= Recorded data =
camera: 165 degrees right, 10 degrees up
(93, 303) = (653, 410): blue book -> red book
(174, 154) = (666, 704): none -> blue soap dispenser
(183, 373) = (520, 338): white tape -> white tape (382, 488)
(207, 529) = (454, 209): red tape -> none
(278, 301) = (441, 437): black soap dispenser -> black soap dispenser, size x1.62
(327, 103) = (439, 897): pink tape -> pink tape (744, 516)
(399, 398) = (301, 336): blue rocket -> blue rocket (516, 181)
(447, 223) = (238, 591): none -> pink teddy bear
---
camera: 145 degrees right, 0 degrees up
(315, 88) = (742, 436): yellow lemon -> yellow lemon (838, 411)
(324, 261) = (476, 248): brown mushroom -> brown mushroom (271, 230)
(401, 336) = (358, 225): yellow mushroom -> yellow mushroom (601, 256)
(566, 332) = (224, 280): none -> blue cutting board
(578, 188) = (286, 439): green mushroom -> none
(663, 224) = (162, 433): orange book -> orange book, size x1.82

= Work item =
What lines above contain the word "tape"? Return each such line.

= Answer section =
(183, 373) = (520, 338): white tape -> white tape (382, 488)
(207, 529) = (454, 209): red tape -> none
(327, 103) = (439, 897): pink tape -> pink tape (744, 516)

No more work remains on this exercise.